## What the task requires
Repeat the data below in full. Pictures must not be part of the copy.

(Records Opens)

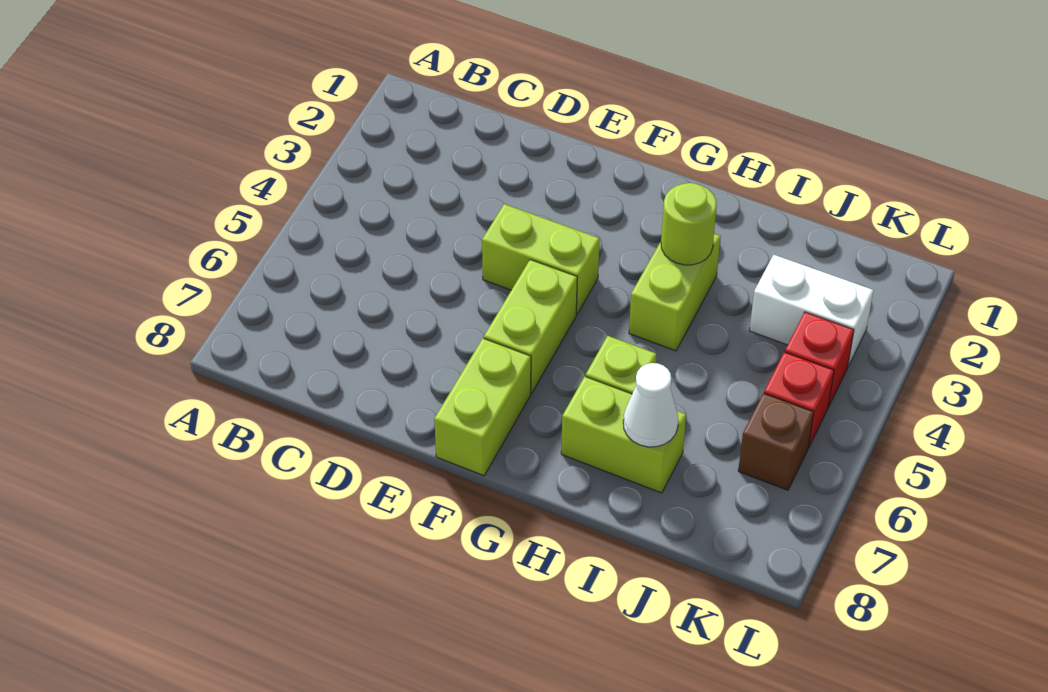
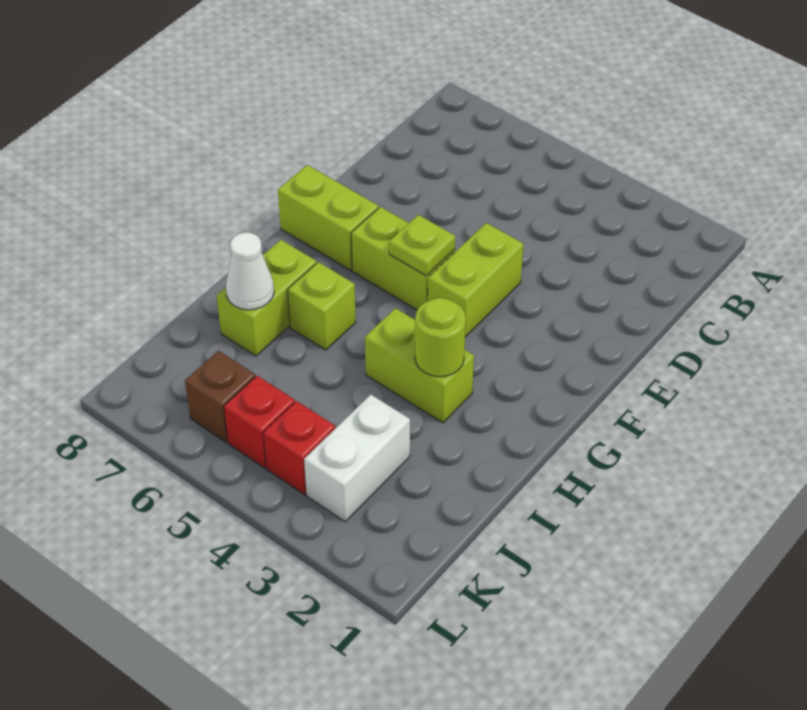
none -> lime plate F5 level 2

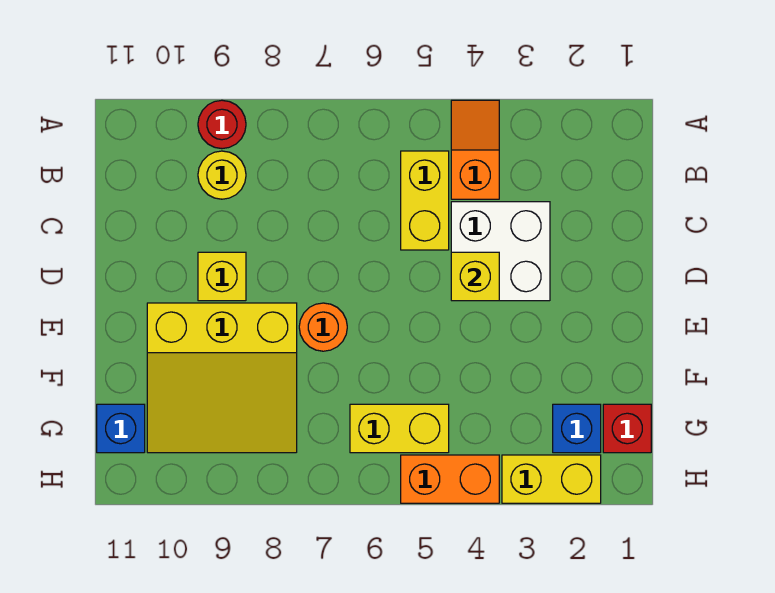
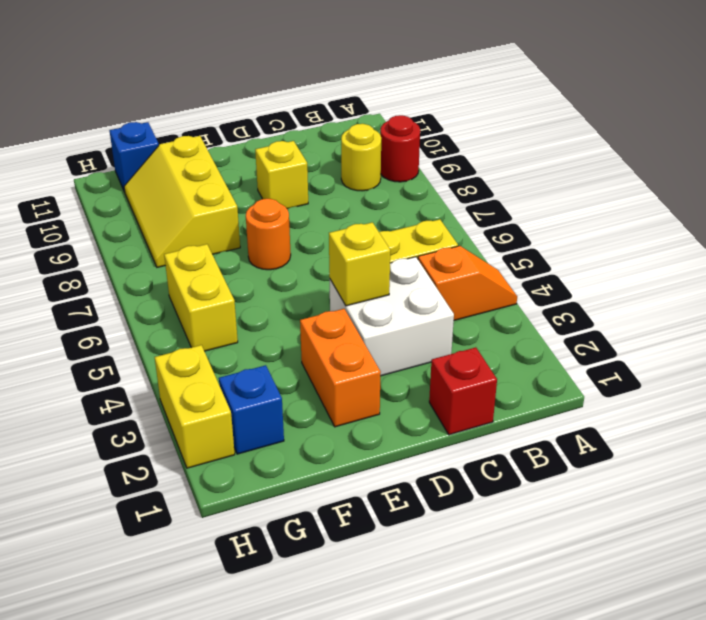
yellow slope E8:G10 level 1 top E -> yellow slope F8:G10 level 1 top F
red brick G1 level 1 -> red brick C1 level 1
orange brick H4:H5 level 1 -> orange brick E2:E3 level 1

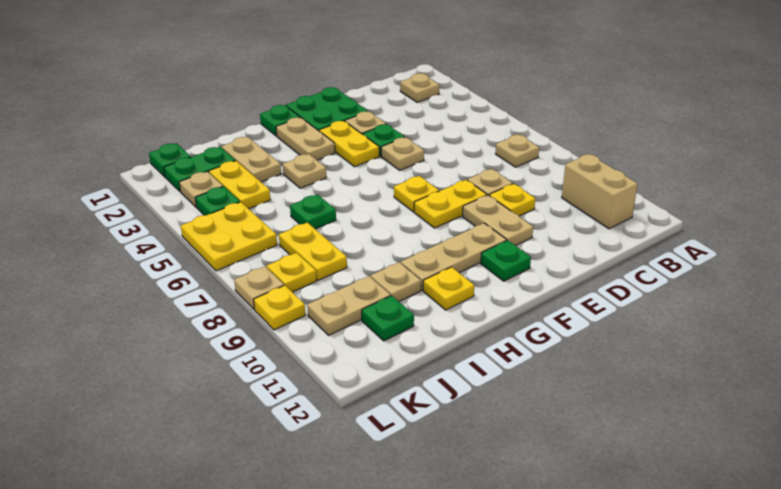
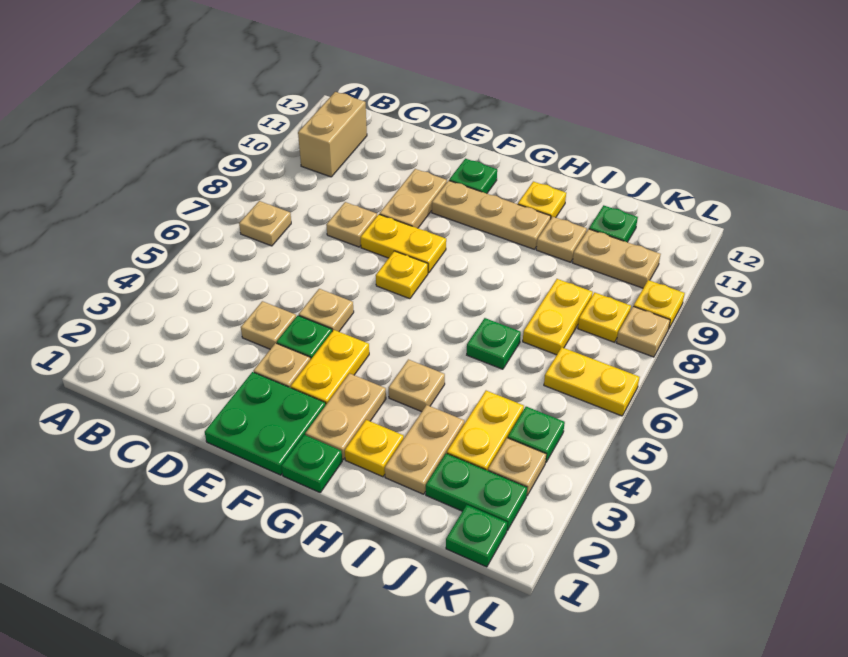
tan plate B2 level 1 -> tan plate D4 level 1
yellow plate D9 level 1 -> yellow plate H2 level 1
yellow plate K5:L6 level 1 -> yellow plate K6:L6 level 1

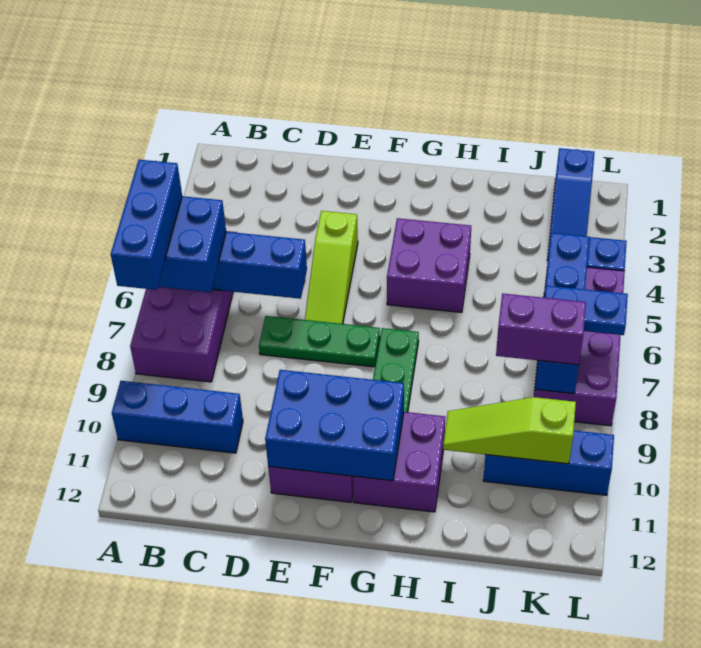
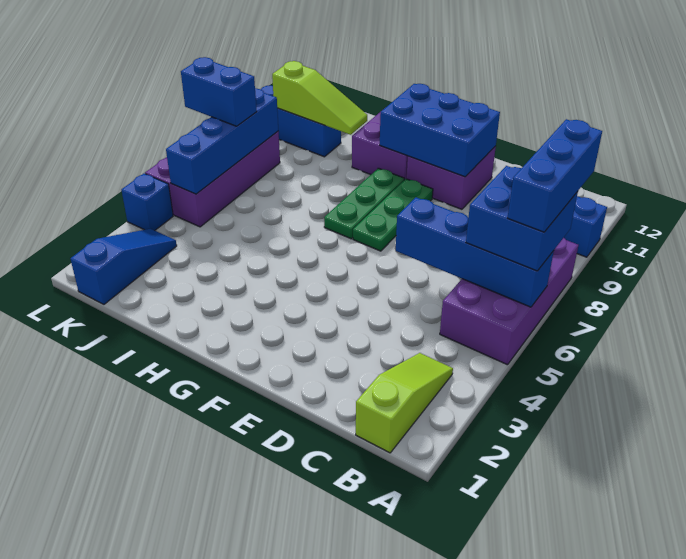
green plate D7:F7 level 1 -> green plate F7:F9 level 1
lime slope E4:E6 level 1 top 4 -> lime slope B1:B3 level 1 top 1
purple brick G4:H5 level 1 -> none
purple brick J8:K8 level 3 -> none
blue plate K7:L7 level 3 -> blue brick K7:L7 level 3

(Records Closes)

## Result of the exercise
none -> lime plate F5 level 2

yellow slope E8:G10 level 1 top E -> yellow slope F8:G10 level 1 top F
red brick G1 level 1 -> red brick C1 level 1
orange brick H4:H5 level 1 -> orange brick E2:E3 level 1

tan plate B2 level 1 -> tan plate D4 level 1
yellow plate D9 level 1 -> yellow plate H2 level 1
yellow plate K5:L6 level 1 -> yellow plate K6:L6 level 1

green plate D7:F7 level 1 -> green plate F7:F9 level 1
lime slope E4:E6 level 1 top 4 -> lime slope B1:B3 level 1 top 1
purple brick G4:H5 level 1 -> none
purple brick J8:K8 level 3 -> none
blue plate K7:L7 level 3 -> blue brick K7:L7 level 3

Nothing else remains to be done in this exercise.